=== Task input ===
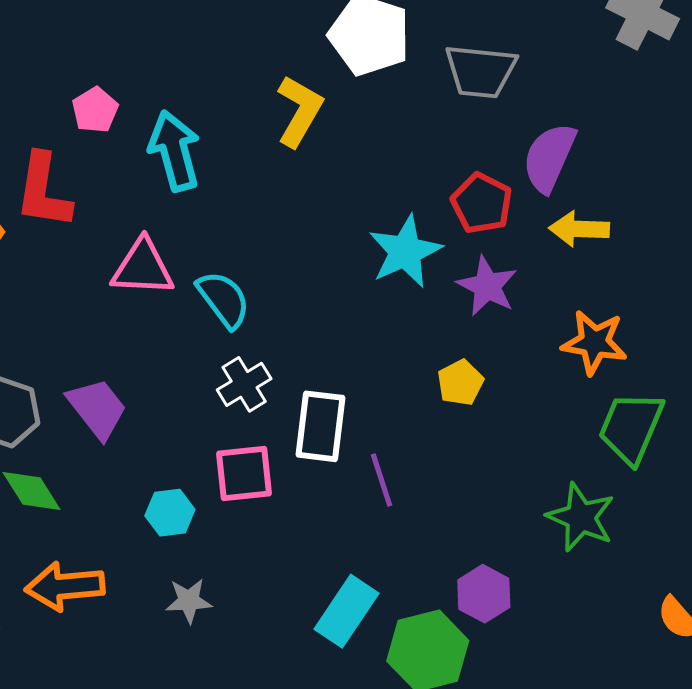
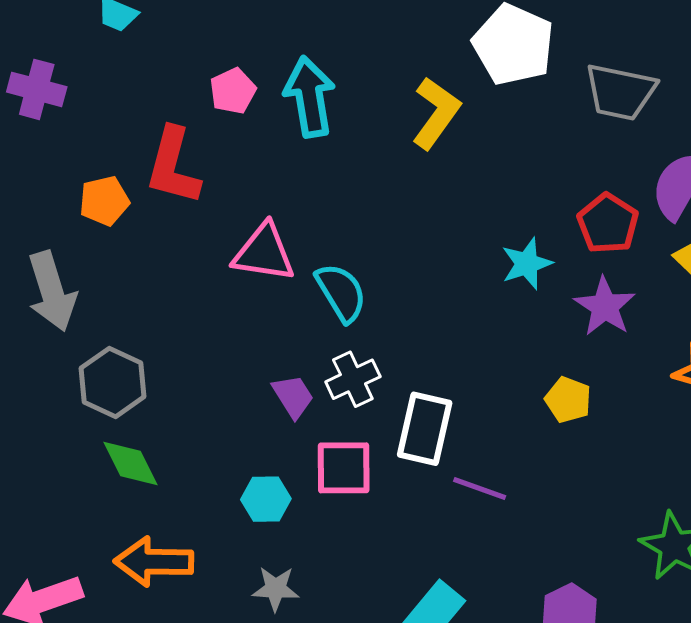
cyan arrow: (174, 151) -> (310, 97), moved
cyan star: (405, 251) -> (527, 264), size x0.7
yellow pentagon: (460, 383) -> (568, 400), turned -30
purple trapezoid: (97, 408) -> (293, 396), moved, size x0.7
purple line: (381, 480) -> (480, 489), turned -58

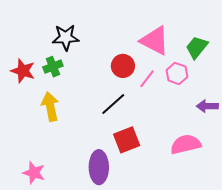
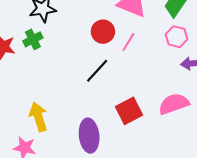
pink hexagon: (177, 73) -> (176, 37), moved
yellow arrow: (50, 107) -> (38, 117), moved
red square: (127, 140) -> (129, 111), moved

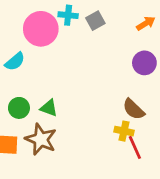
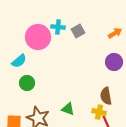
green circle: (19, 108) -> (27, 83), moved
green triangle: (49, 108) -> (68, 109), moved
brown semicircle: (134, 109) -> (106, 96), turned 36

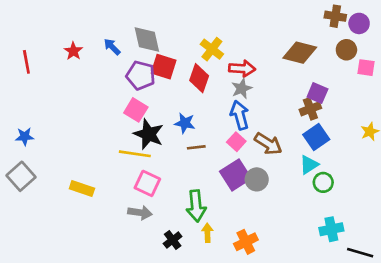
===
— Your assignment —
Copy out, with no pictures, the lines from the one containing "purple line: (381, 480)" through the last line of the data above, both ends included and each word unchanged.

— Response area —
purple line: (381, 480) -> (480, 489), turned -58

pink hexagon: (177, 73) -> (176, 37), moved
yellow arrow: (50, 107) -> (38, 117), moved
red square: (127, 140) -> (129, 111), moved

green circle: (19, 108) -> (27, 83), moved
green triangle: (49, 108) -> (68, 109), moved
brown semicircle: (134, 109) -> (106, 96), turned 36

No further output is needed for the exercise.